The line containing "none -> pink brick E4 level 1" marks the end: output every line of the data up to it, and that line too, exactly as written.

Saved entries:

-- Opening Marker --

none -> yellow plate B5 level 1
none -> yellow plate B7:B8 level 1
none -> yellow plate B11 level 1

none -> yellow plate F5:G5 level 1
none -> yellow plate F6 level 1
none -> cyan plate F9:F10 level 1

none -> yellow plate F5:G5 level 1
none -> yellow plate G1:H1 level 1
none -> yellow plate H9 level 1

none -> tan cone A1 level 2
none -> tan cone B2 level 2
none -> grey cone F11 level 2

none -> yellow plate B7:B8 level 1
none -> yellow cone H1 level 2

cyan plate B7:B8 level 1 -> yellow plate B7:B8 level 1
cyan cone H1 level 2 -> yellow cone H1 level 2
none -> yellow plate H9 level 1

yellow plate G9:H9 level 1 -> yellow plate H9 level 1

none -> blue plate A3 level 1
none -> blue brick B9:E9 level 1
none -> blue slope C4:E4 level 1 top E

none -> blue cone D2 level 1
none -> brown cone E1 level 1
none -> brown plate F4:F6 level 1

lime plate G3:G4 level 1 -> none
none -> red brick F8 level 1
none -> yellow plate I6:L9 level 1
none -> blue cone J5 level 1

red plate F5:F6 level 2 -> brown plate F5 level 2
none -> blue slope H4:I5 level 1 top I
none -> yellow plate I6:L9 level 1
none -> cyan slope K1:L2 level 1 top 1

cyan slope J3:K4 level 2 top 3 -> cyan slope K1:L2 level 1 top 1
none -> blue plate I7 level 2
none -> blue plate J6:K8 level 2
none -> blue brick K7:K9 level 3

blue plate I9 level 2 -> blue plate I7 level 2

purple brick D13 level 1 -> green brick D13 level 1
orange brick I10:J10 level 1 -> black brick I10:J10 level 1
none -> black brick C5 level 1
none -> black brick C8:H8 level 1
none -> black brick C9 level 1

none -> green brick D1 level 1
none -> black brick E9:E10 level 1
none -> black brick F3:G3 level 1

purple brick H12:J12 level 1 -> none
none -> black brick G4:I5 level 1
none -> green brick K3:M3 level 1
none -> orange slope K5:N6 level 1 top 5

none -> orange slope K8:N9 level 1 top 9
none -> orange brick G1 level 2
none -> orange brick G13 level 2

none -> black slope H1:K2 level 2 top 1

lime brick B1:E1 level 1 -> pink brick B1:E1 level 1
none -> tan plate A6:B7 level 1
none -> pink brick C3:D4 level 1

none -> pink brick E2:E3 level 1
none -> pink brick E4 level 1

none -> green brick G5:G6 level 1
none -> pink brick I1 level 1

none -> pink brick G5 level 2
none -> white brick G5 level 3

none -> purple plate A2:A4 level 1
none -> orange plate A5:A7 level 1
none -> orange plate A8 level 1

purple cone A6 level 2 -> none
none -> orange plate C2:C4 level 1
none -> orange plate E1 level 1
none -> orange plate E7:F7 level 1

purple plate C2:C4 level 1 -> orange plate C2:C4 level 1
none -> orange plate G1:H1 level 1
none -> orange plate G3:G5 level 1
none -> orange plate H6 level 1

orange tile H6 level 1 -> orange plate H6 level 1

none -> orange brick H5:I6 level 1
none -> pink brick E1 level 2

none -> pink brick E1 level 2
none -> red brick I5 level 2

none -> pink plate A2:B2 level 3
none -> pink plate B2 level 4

-- Closing Marker --

» **Exercise result**:
none -> yellow plate B5 level 1
none -> yellow plate B7:B8 level 1
none -> yellow plate B11 level 1

none -> yellow plate F5:G5 level 1
none -> yellow plate F6 level 1
none -> cyan plate F9:F10 level 1

none -> yellow plate F5:G5 level 1
none -> yellow plate G1:H1 level 1
none -> yellow plate H9 level 1

none -> tan cone A1 level 2
none -> tan cone B2 level 2
none -> grey cone F11 level 2

none -> yellow plate B7:B8 level 1
none -> yellow cone H1 level 2

cyan plate B7:B8 level 1 -> yellow plate B7:B8 level 1
cyan cone H1 level 2 -> yellow cone H1 level 2
none -> yellow plate H9 level 1

yellow plate G9:H9 level 1 -> yellow plate H9 level 1

none -> blue plate A3 level 1
none -> blue brick B9:E9 level 1
none -> blue slope C4:E4 level 1 top E

none -> blue cone D2 level 1
none -> brown cone E1 level 1
none -> brown plate F4:F6 level 1

lime plate G3:G4 level 1 -> none
none -> red brick F8 level 1
none -> yellow plate I6:L9 level 1
none -> blue cone J5 level 1

red plate F5:F6 level 2 -> brown plate F5 level 2
none -> blue slope H4:I5 level 1 top I
none -> yellow plate I6:L9 level 1
none -> cyan slope K1:L2 level 1 top 1

cyan slope J3:K4 level 2 top 3 -> cyan slope K1:L2 level 1 top 1
none -> blue plate I7 level 2
none -> blue plate J6:K8 level 2
none -> blue brick K7:K9 level 3

blue plate I9 level 2 -> blue plate I7 level 2

purple brick D13 level 1 -> green brick D13 level 1
orange brick I10:J10 level 1 -> black brick I10:J10 level 1
none -> black brick C5 level 1
none -> black brick C8:H8 level 1
none -> black brick C9 level 1

none -> green brick D1 level 1
none -> black brick E9:E10 level 1
none -> black brick F3:G3 level 1

purple brick H12:J12 level 1 -> none
none -> black brick G4:I5 level 1
none -> green brick K3:M3 level 1
none -> orange slope K5:N6 level 1 top 5

none -> orange slope K8:N9 level 1 top 9
none -> orange brick G1 level 2
none -> orange brick G13 level 2

none -> black slope H1:K2 level 2 top 1

lime brick B1:E1 level 1 -> pink brick B1:E1 level 1
none -> tan plate A6:B7 level 1
none -> pink brick C3:D4 level 1

none -> pink brick E2:E3 level 1
none -> pink brick E4 level 1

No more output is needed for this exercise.